| PROBLEM DETAILS |
When the line containing "camera: 100 degrees right, 0 degrees up" is found in the data below, copy it and each line after it through the line containing "(370, 303) = (478, 336): green", exactly and with no others.

# # # #

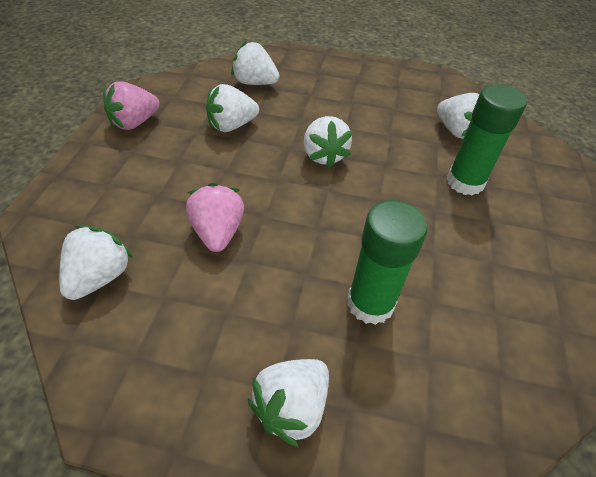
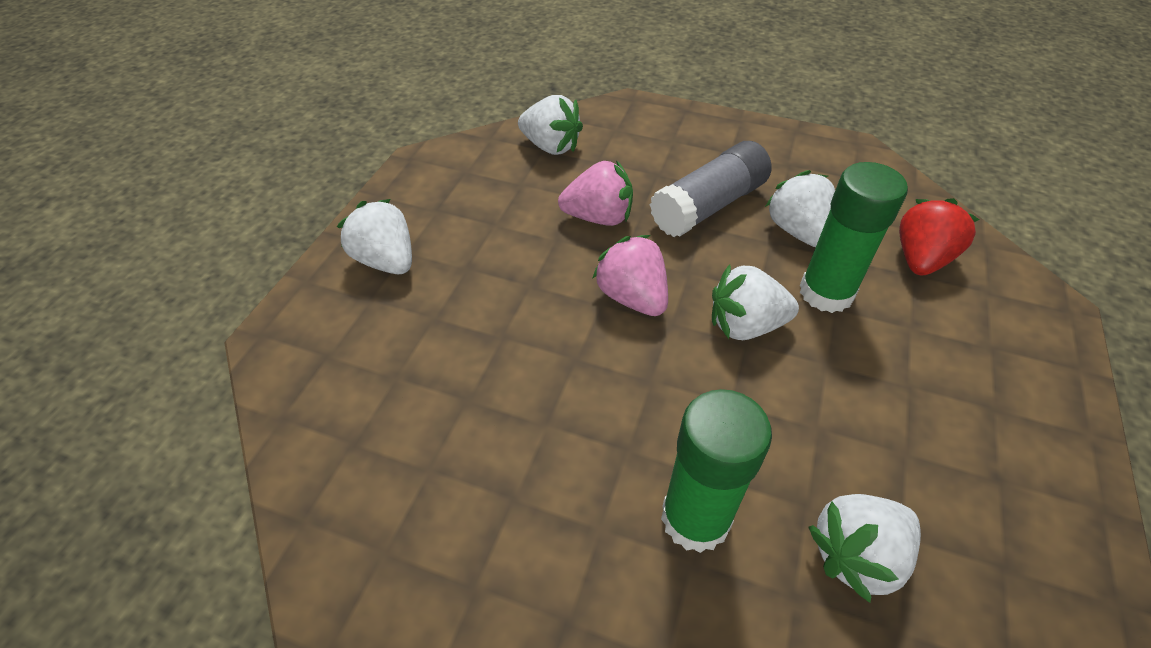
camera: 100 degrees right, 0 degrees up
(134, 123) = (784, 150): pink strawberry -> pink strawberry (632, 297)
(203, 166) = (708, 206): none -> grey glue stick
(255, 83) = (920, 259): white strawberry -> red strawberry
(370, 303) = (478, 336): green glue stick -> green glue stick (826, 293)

# # # #

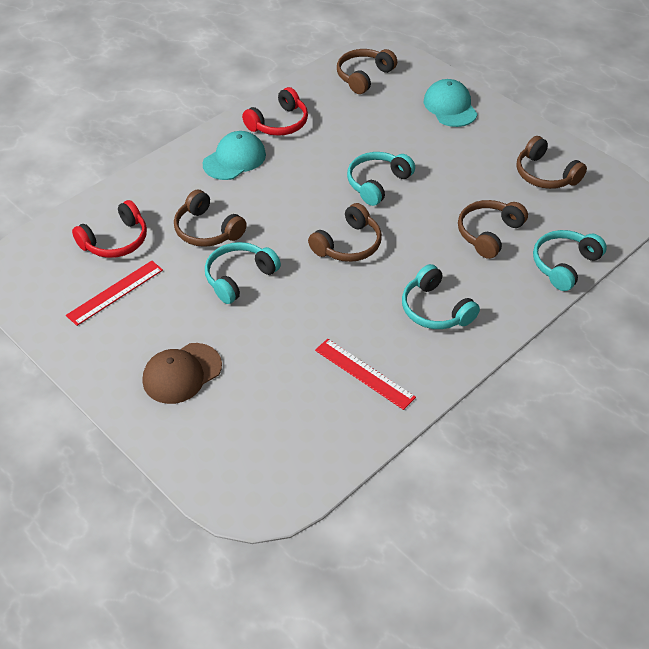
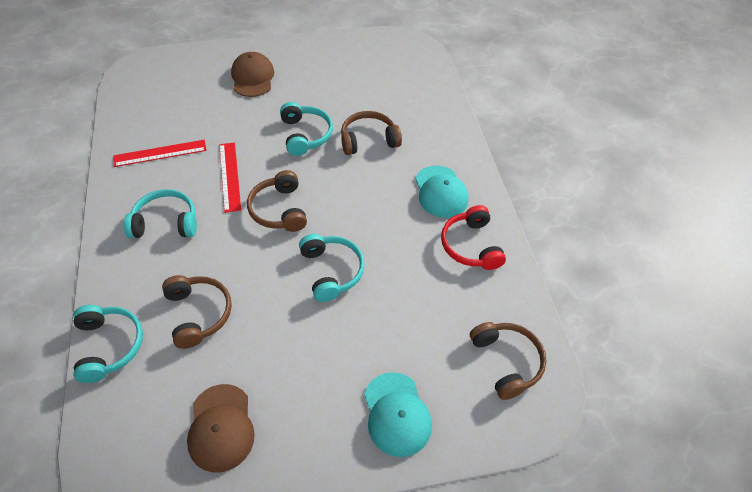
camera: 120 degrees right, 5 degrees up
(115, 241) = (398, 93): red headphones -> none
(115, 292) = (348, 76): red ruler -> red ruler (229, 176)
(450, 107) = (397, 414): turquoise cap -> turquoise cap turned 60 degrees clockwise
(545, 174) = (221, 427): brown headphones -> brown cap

# # # #

| RESPONSE BOX |
camera: 100 degrees right, 0 degrees up
(134, 123) = (784, 150): pink strawberry -> pink strawberry (632, 297)
(203, 166) = (708, 206): none -> grey glue stick
(255, 83) = (920, 259): white strawberry -> red strawberry
(370, 303) = (478, 336): green glue stick -> green glue stick (826, 293)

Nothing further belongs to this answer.